● **TASK DESCRIPTION**
Nothing but the lines below from the one that contains "camera: 70 degrees right, 10 degrees up" through the one that contains "camera: 10 degrees left, 10 degrees up" should be retyped, exactly and including both ends. Do not include pictures.

● **RECORDED INFORMATION**
..............................
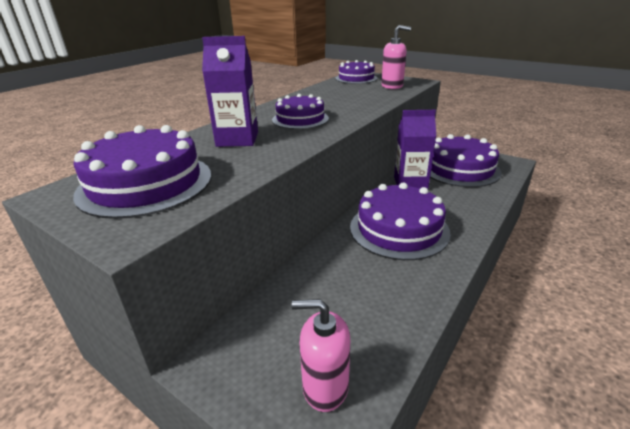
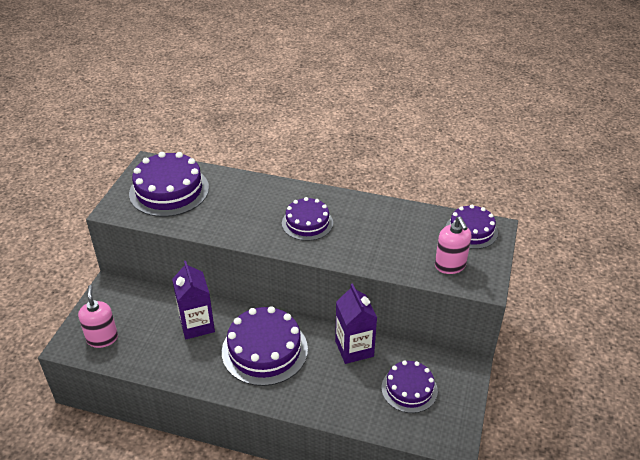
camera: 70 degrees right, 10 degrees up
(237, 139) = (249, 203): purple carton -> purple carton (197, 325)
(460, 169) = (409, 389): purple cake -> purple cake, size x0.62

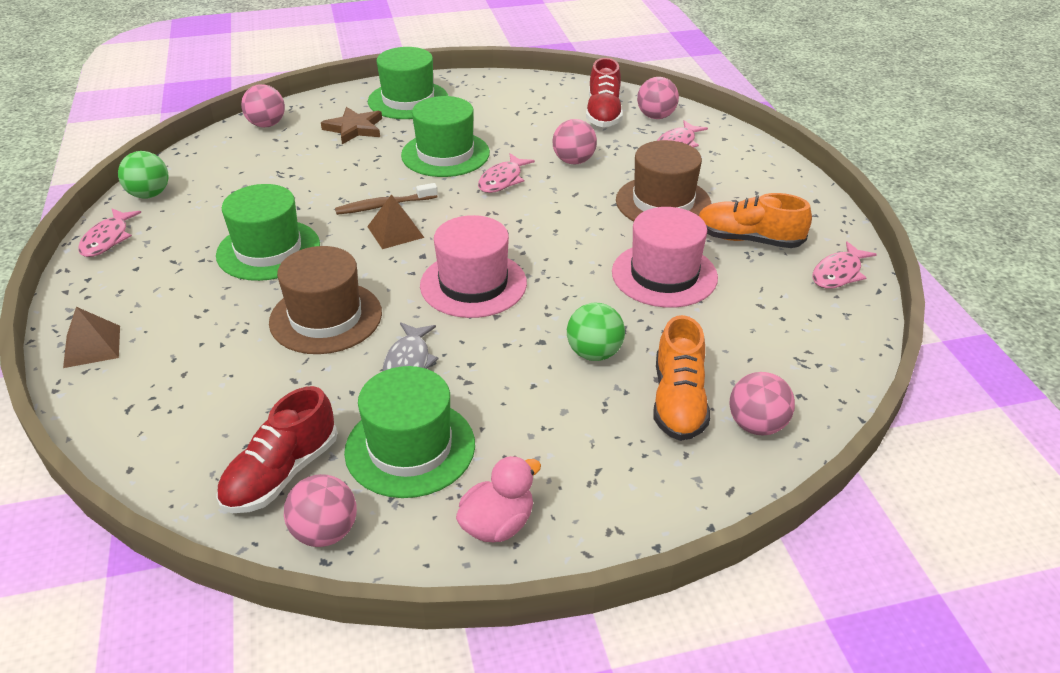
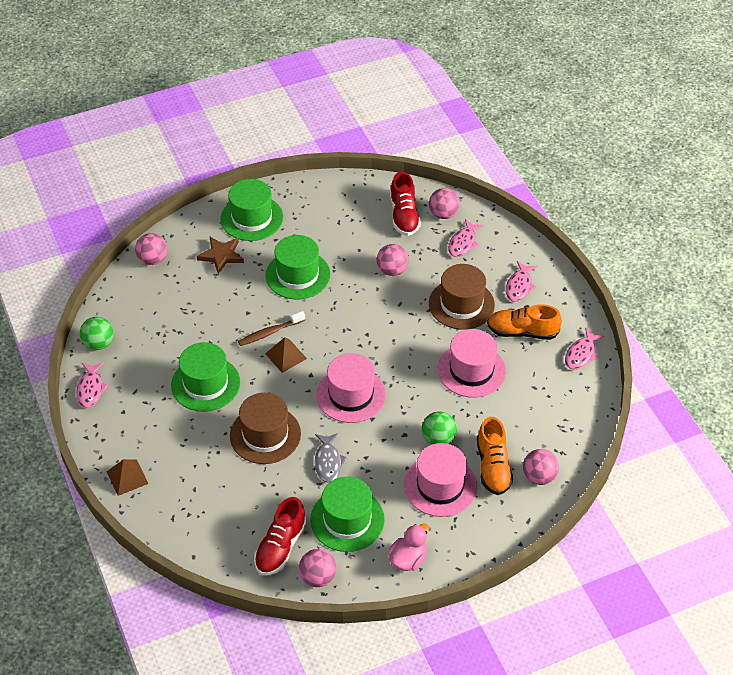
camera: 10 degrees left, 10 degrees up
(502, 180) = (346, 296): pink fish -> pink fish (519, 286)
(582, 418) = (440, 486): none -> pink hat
..............................
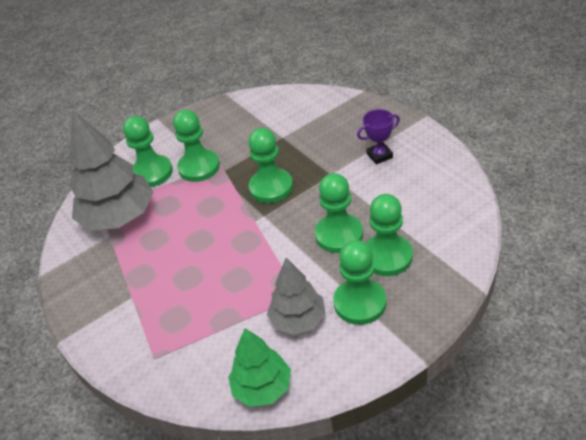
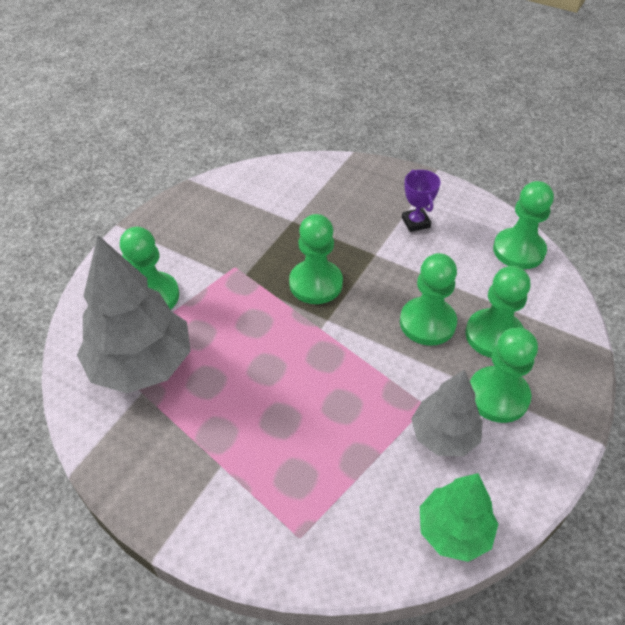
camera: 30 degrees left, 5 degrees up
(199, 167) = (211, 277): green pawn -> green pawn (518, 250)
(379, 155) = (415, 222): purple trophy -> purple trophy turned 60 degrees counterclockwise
..............................
● **WRITTEN SOLUTION**
camera: 70 degrees right, 10 degrees up
(237, 139) = (249, 203): purple carton -> purple carton (197, 325)
(460, 169) = (409, 389): purple cake -> purple cake, size x0.62

camera: 10 degrees left, 10 degrees up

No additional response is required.